## What is needed
Pull out the lines from the one containing "black box: 6 -> 5" through the final line of the listing below and repeat them exactly. Leave the pictures behind.
#### Dataset records ####
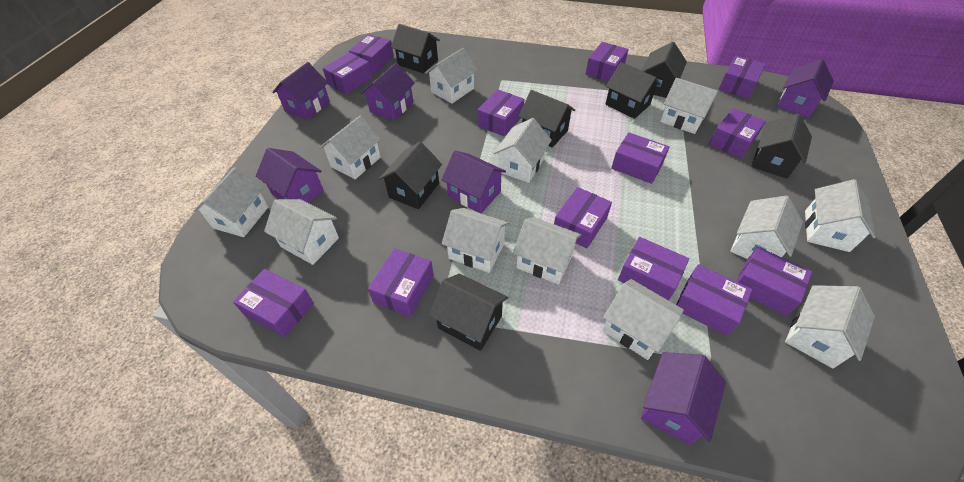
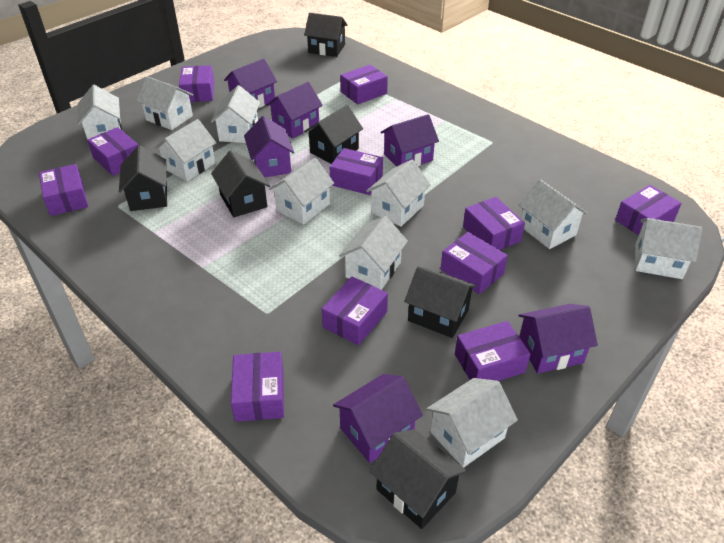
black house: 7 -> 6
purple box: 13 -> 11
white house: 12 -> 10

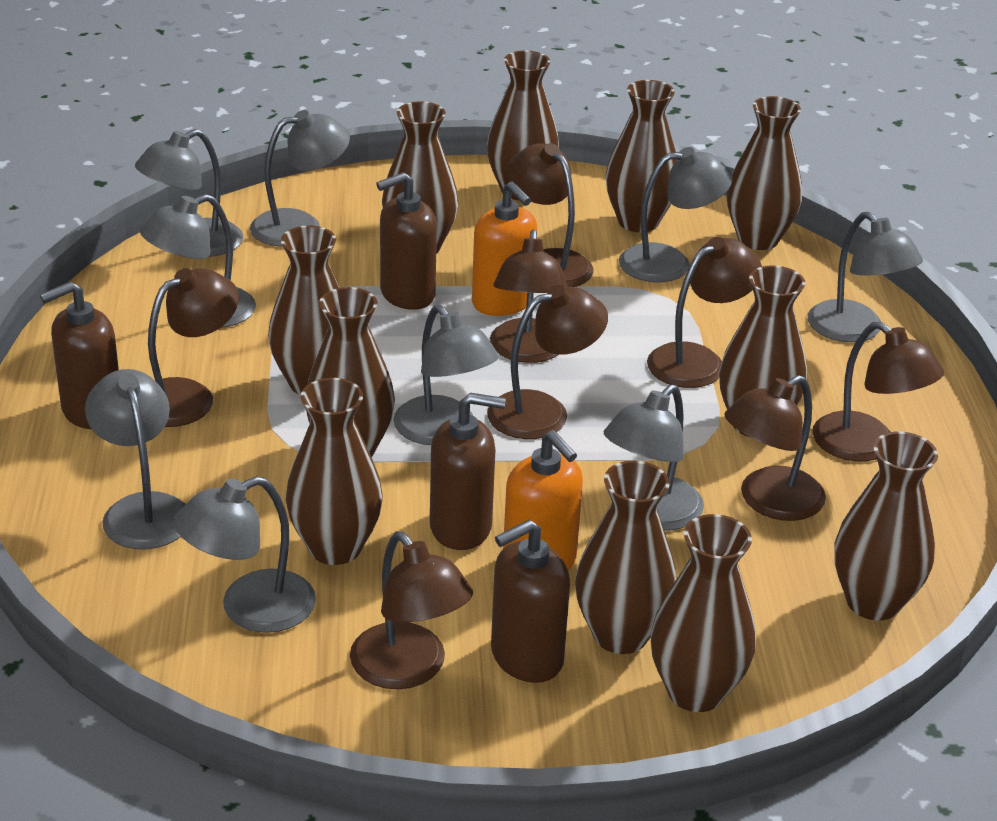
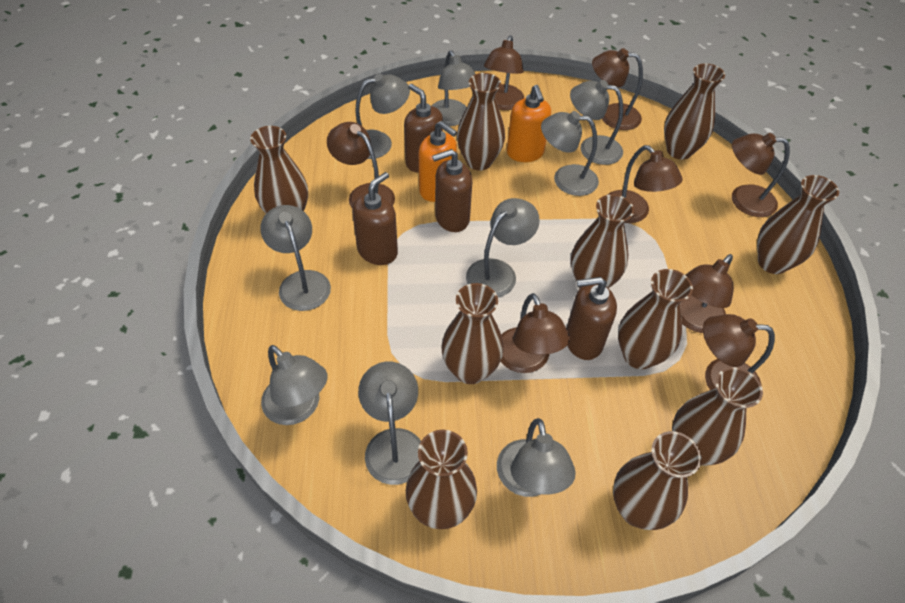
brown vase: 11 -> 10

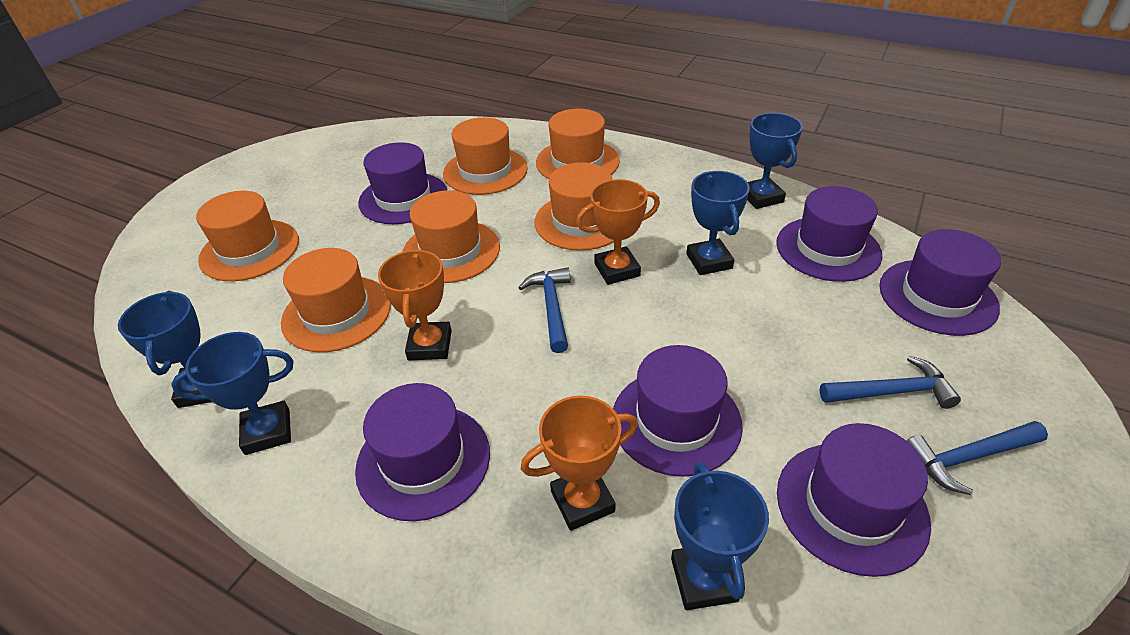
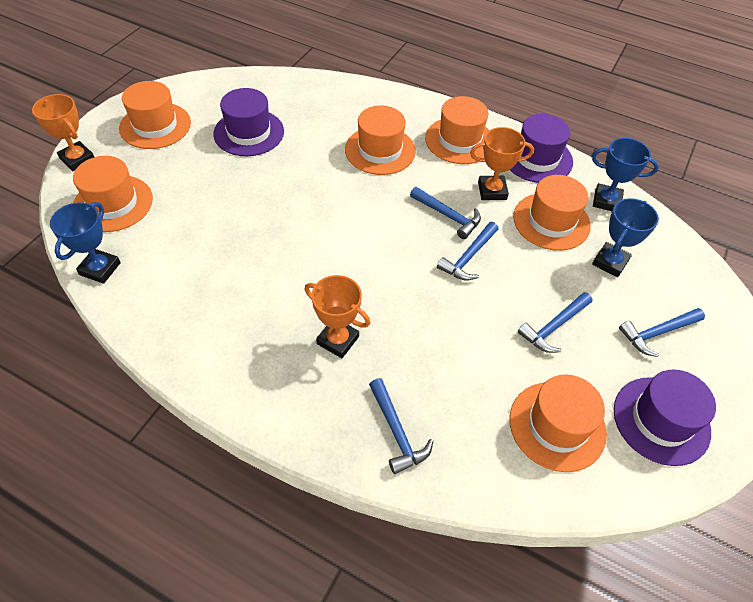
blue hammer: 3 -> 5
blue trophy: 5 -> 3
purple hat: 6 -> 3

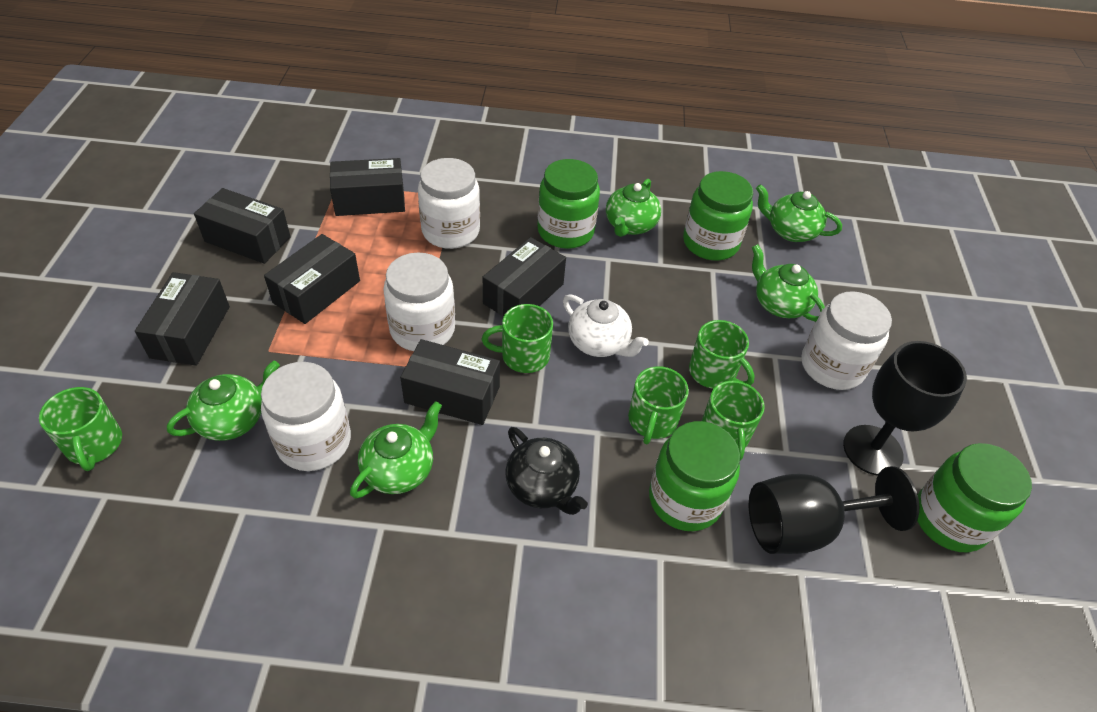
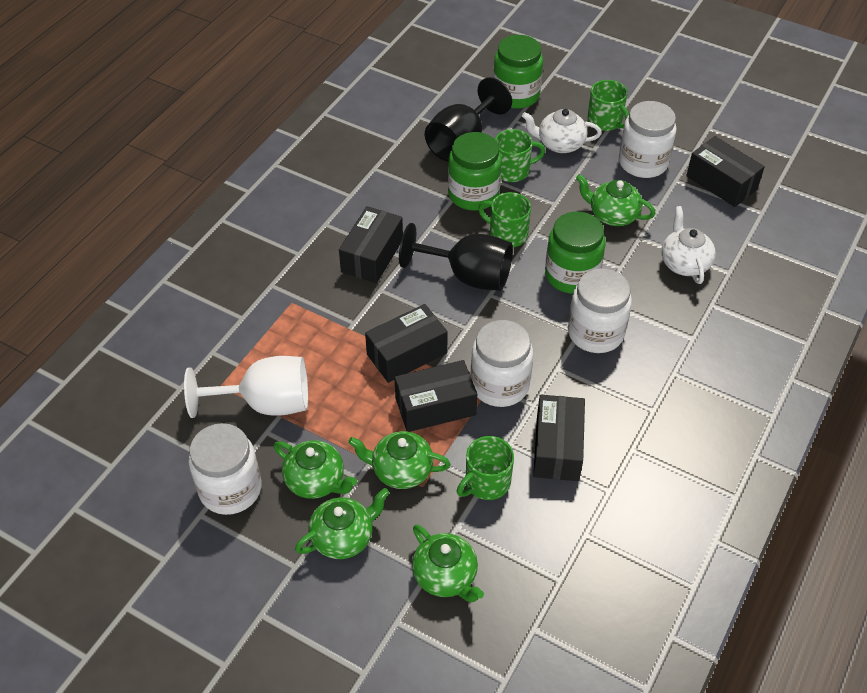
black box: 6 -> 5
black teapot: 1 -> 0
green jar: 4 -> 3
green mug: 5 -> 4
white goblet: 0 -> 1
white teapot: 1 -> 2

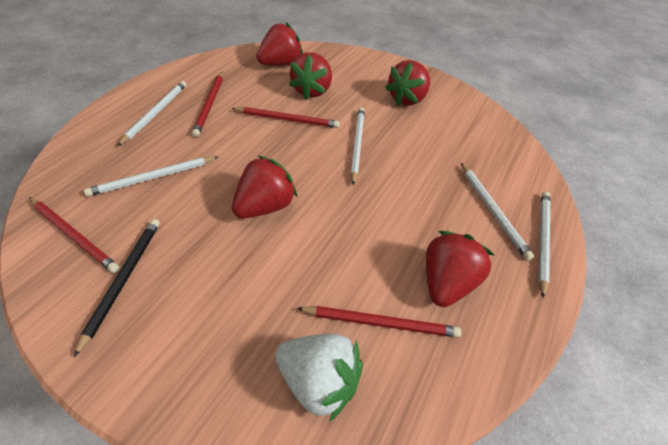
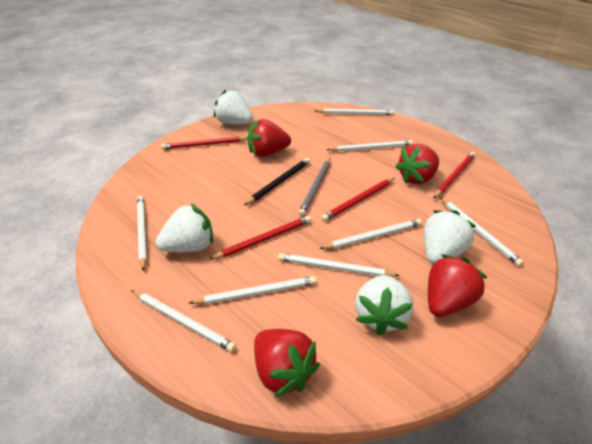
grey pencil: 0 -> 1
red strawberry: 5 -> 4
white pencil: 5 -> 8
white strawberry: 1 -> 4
####
## Result of the exercise
black box: 6 -> 5
black teapot: 1 -> 0
green jar: 4 -> 3
green mug: 5 -> 4
white goblet: 0 -> 1
white teapot: 1 -> 2

grey pencil: 0 -> 1
red strawberry: 5 -> 4
white pencil: 5 -> 8
white strawberry: 1 -> 4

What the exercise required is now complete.